* Problem:
Could you copy all the rows below word for word but omit the pictures?

Recorded data
--- START ---
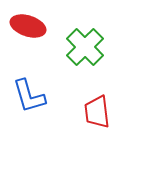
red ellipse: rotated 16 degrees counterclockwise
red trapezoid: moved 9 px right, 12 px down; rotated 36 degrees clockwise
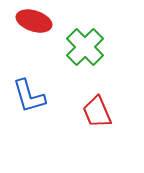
red ellipse: moved 6 px right, 5 px up
red trapezoid: rotated 16 degrees counterclockwise
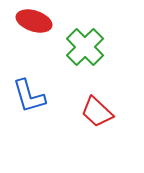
red trapezoid: rotated 24 degrees counterclockwise
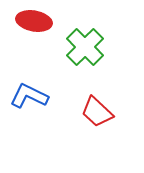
red ellipse: rotated 8 degrees counterclockwise
blue L-shape: rotated 132 degrees clockwise
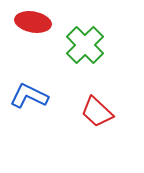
red ellipse: moved 1 px left, 1 px down
green cross: moved 2 px up
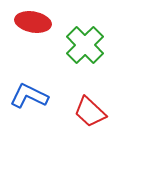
red trapezoid: moved 7 px left
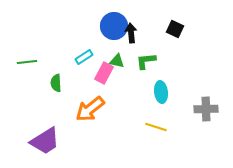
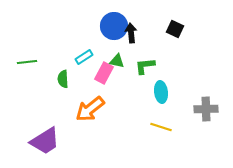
green L-shape: moved 1 px left, 5 px down
green semicircle: moved 7 px right, 4 px up
yellow line: moved 5 px right
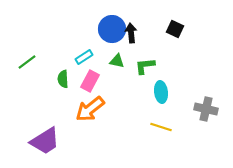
blue circle: moved 2 px left, 3 px down
green line: rotated 30 degrees counterclockwise
pink rectangle: moved 14 px left, 8 px down
gray cross: rotated 15 degrees clockwise
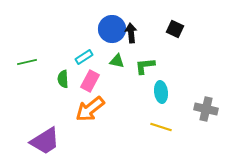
green line: rotated 24 degrees clockwise
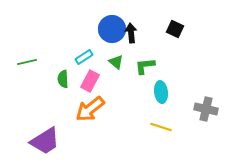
green triangle: moved 1 px left, 1 px down; rotated 28 degrees clockwise
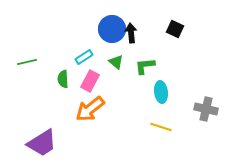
purple trapezoid: moved 3 px left, 2 px down
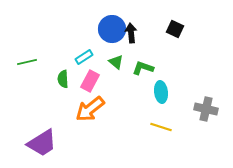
green L-shape: moved 2 px left, 2 px down; rotated 25 degrees clockwise
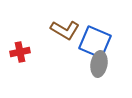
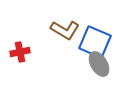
gray ellipse: rotated 40 degrees counterclockwise
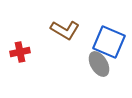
blue square: moved 14 px right
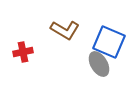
red cross: moved 3 px right
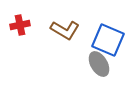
blue square: moved 1 px left, 2 px up
red cross: moved 3 px left, 27 px up
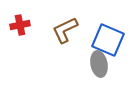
brown L-shape: rotated 124 degrees clockwise
gray ellipse: rotated 20 degrees clockwise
--- END ---
* Problem solution:
red ellipse: rotated 16 degrees counterclockwise
red trapezoid: moved 9 px right, 12 px down; rotated 36 degrees clockwise
red ellipse: moved 6 px right, 5 px up
red trapezoid: rotated 16 degrees counterclockwise
red trapezoid: rotated 24 degrees counterclockwise
red ellipse: rotated 8 degrees counterclockwise
blue L-shape: rotated 132 degrees clockwise
red ellipse: moved 1 px left, 1 px down
green cross: moved 2 px up
red trapezoid: moved 7 px left
green L-shape: moved 1 px left, 5 px down
green semicircle: moved 7 px right, 4 px up
yellow line: moved 5 px right
blue circle: moved 2 px left, 3 px down
green line: rotated 30 degrees counterclockwise
pink rectangle: moved 14 px left, 8 px down
gray cross: rotated 15 degrees clockwise
green line: rotated 24 degrees clockwise
green triangle: moved 1 px left, 1 px down; rotated 28 degrees clockwise
purple trapezoid: moved 3 px left, 2 px down
green L-shape: moved 2 px left, 2 px down; rotated 25 degrees clockwise
gray ellipse: rotated 40 degrees counterclockwise
blue square: moved 14 px right
red cross: moved 3 px right
blue square: moved 1 px left, 2 px up
red cross: moved 3 px left, 27 px up
brown L-shape: rotated 124 degrees clockwise
gray ellipse: rotated 20 degrees clockwise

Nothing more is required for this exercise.